Copy each line of the entries below that contains the string "RFID".

━━━━━ GIVEN ENTRIES ━━━━━

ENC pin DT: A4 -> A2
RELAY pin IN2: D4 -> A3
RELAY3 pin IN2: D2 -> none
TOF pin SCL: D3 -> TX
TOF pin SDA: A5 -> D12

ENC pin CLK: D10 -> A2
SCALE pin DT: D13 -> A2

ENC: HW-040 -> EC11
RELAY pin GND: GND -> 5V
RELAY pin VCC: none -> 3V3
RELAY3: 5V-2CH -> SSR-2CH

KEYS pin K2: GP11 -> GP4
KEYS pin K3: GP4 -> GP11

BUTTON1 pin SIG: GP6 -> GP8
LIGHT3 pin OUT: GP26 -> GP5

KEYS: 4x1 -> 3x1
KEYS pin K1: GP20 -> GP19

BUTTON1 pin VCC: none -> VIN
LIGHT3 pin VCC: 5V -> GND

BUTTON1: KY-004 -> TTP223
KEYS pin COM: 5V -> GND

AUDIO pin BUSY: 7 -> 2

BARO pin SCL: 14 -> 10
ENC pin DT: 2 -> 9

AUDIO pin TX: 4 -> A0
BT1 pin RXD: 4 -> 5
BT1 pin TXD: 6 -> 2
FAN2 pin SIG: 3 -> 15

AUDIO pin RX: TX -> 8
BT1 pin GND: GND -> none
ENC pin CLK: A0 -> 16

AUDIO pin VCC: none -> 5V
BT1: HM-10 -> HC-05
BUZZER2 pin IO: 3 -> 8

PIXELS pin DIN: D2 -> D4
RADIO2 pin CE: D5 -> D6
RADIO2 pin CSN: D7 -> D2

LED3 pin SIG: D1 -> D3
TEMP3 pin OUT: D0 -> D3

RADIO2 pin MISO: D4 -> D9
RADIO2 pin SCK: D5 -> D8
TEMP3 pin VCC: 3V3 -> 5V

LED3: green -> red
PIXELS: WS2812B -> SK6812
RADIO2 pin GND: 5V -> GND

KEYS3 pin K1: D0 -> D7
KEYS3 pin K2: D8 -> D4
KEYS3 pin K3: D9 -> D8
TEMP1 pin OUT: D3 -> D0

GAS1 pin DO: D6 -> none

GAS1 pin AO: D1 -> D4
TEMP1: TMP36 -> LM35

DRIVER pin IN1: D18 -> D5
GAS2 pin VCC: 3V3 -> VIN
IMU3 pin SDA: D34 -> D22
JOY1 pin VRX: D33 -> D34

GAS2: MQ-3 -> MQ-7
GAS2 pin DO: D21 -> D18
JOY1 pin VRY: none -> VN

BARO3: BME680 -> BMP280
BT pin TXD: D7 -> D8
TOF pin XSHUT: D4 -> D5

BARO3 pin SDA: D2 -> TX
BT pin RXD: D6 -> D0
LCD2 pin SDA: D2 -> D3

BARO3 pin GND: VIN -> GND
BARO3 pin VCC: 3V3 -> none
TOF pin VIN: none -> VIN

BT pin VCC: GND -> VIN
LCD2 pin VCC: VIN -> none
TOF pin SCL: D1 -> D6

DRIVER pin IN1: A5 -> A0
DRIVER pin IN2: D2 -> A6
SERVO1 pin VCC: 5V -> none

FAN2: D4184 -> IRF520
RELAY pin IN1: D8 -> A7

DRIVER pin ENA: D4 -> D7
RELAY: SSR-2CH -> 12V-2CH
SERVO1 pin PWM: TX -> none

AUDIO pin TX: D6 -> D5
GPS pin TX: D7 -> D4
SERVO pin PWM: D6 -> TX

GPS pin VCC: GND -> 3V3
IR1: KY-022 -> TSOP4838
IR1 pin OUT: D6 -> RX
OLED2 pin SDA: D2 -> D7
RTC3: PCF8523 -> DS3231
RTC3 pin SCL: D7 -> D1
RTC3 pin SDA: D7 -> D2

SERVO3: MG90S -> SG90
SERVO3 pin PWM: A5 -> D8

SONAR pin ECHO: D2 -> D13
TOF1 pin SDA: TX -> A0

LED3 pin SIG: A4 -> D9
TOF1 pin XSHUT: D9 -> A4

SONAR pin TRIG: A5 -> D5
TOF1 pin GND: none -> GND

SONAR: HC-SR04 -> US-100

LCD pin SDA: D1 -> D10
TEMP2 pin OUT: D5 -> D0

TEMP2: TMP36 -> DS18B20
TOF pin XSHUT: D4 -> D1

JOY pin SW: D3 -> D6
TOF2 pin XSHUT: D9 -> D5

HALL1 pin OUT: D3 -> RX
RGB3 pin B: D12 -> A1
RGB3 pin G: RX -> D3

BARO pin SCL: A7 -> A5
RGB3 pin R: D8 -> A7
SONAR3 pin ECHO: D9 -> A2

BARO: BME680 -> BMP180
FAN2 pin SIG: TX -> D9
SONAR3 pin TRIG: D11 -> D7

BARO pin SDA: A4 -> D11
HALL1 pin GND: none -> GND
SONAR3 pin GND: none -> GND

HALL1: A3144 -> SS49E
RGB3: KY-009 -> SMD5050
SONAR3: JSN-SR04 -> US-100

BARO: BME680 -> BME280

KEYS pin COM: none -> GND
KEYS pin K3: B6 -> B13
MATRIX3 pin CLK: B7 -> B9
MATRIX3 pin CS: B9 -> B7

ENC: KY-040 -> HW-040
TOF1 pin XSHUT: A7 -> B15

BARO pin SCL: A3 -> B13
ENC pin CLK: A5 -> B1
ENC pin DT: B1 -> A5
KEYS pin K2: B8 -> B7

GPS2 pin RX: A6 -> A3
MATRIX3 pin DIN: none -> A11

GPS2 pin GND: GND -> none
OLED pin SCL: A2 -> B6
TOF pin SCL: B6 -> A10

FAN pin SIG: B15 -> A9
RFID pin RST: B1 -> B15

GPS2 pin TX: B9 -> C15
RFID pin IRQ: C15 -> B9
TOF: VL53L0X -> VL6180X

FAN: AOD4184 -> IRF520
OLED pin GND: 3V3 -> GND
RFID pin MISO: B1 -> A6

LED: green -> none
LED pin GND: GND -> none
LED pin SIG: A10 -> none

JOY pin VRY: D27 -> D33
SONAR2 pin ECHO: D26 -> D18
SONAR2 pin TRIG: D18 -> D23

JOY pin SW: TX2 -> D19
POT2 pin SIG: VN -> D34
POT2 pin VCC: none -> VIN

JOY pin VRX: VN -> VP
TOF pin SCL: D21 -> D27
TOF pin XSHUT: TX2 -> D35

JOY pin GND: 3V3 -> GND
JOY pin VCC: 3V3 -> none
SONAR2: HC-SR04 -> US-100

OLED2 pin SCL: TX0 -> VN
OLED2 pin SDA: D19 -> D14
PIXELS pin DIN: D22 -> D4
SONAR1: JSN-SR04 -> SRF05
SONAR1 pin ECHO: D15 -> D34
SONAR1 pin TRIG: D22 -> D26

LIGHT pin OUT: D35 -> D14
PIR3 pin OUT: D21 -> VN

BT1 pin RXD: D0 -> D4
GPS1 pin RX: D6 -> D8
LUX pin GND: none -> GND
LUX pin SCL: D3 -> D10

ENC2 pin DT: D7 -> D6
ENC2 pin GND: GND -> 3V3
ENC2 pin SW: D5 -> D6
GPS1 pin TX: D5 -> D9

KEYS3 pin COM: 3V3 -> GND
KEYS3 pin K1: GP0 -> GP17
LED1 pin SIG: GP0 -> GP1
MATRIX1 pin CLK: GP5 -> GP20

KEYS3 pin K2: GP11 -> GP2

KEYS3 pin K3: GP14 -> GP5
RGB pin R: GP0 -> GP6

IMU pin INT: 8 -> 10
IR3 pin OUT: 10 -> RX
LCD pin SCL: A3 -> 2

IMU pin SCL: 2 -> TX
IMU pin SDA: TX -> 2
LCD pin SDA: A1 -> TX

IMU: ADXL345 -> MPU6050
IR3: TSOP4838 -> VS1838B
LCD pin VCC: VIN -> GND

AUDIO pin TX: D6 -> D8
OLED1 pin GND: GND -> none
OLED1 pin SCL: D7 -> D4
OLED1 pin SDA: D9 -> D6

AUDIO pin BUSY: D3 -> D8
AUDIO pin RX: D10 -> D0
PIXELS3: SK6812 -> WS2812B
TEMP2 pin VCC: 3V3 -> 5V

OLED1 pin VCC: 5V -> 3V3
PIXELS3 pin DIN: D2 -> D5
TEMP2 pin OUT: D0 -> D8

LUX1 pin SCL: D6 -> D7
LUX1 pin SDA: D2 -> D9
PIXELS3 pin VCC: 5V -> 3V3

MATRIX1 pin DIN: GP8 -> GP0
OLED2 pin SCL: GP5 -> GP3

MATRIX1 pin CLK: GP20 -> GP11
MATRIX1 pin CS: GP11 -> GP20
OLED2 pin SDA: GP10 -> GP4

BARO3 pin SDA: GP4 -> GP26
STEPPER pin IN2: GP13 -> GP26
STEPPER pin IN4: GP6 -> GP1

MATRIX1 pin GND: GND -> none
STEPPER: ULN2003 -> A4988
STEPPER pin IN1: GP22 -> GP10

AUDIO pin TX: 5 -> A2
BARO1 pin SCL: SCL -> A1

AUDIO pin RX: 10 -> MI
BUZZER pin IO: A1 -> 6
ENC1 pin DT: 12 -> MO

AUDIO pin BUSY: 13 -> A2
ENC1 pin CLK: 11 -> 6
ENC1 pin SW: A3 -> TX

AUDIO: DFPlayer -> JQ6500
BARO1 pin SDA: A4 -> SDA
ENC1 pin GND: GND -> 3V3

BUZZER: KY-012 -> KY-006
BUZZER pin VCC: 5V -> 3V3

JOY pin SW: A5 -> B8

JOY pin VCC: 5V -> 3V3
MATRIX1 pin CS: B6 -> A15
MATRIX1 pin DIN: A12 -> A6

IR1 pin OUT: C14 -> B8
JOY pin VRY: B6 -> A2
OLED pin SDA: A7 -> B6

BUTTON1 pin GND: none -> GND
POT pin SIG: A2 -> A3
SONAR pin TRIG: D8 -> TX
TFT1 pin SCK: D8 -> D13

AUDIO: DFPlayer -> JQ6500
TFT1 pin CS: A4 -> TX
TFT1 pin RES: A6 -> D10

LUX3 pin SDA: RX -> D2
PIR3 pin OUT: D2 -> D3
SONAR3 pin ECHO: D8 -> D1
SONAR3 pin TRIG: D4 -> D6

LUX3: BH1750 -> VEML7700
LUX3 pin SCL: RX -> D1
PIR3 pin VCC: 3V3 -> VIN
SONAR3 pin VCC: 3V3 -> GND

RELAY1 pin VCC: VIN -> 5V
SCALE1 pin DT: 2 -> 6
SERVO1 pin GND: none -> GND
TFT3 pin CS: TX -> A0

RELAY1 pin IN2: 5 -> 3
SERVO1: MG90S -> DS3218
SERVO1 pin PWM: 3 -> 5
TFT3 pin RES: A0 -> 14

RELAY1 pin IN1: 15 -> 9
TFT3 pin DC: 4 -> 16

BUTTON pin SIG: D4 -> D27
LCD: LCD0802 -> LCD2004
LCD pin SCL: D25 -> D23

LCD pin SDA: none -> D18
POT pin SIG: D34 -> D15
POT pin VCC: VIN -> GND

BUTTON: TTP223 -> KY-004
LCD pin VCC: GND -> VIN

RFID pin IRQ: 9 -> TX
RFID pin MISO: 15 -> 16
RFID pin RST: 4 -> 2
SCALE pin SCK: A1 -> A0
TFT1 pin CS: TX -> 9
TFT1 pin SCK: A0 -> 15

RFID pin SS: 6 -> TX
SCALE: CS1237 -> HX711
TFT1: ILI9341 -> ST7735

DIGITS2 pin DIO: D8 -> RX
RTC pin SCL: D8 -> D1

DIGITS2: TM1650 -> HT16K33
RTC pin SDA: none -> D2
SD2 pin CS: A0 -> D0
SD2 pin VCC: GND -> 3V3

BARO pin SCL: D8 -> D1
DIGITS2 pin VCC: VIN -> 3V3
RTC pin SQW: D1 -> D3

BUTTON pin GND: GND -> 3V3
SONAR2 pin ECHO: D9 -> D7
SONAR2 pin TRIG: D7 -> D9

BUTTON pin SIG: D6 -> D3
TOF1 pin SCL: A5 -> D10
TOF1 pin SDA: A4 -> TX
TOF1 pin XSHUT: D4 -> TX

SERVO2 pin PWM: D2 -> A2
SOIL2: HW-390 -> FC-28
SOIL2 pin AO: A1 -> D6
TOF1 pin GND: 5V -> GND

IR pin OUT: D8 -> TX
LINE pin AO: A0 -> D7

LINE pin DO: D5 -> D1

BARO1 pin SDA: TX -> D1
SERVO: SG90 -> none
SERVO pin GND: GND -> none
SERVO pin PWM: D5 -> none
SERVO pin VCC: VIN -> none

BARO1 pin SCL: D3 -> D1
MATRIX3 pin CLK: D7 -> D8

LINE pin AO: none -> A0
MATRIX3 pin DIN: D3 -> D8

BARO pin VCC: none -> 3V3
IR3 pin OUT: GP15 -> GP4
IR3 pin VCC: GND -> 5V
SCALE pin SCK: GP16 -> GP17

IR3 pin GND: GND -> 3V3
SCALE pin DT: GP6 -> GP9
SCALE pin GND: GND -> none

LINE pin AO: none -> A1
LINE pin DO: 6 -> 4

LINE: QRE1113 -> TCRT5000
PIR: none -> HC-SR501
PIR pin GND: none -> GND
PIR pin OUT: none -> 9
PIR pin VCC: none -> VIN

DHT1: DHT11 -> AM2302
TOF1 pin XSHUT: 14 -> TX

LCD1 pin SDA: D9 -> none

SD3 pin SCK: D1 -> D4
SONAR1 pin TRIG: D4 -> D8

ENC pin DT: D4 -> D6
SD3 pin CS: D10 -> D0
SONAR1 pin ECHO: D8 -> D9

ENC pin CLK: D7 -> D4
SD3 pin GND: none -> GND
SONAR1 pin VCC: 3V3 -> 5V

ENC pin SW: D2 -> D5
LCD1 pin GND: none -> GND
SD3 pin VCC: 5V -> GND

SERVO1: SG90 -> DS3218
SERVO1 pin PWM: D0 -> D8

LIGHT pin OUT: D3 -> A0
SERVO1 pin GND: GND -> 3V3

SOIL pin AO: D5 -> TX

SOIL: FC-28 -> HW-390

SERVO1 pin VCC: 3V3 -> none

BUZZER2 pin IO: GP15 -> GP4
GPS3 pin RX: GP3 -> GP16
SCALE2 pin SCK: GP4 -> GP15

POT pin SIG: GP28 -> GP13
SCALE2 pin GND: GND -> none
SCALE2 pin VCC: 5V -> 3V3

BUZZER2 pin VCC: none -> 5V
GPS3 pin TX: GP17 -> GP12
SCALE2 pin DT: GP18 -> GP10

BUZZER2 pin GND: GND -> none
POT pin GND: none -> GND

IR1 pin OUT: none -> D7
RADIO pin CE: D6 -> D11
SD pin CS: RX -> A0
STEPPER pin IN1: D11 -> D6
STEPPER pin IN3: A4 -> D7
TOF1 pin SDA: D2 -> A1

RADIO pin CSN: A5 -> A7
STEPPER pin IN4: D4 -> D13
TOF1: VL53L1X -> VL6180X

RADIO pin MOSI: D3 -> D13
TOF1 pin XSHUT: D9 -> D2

━━━━━

# [TASK RESULT]
RFID pin RST: B1 -> B15
RFID pin IRQ: C15 -> B9
RFID pin MISO: B1 -> A6
RFID pin IRQ: 9 -> TX
RFID pin MISO: 15 -> 16
RFID pin RST: 4 -> 2
RFID pin SS: 6 -> TX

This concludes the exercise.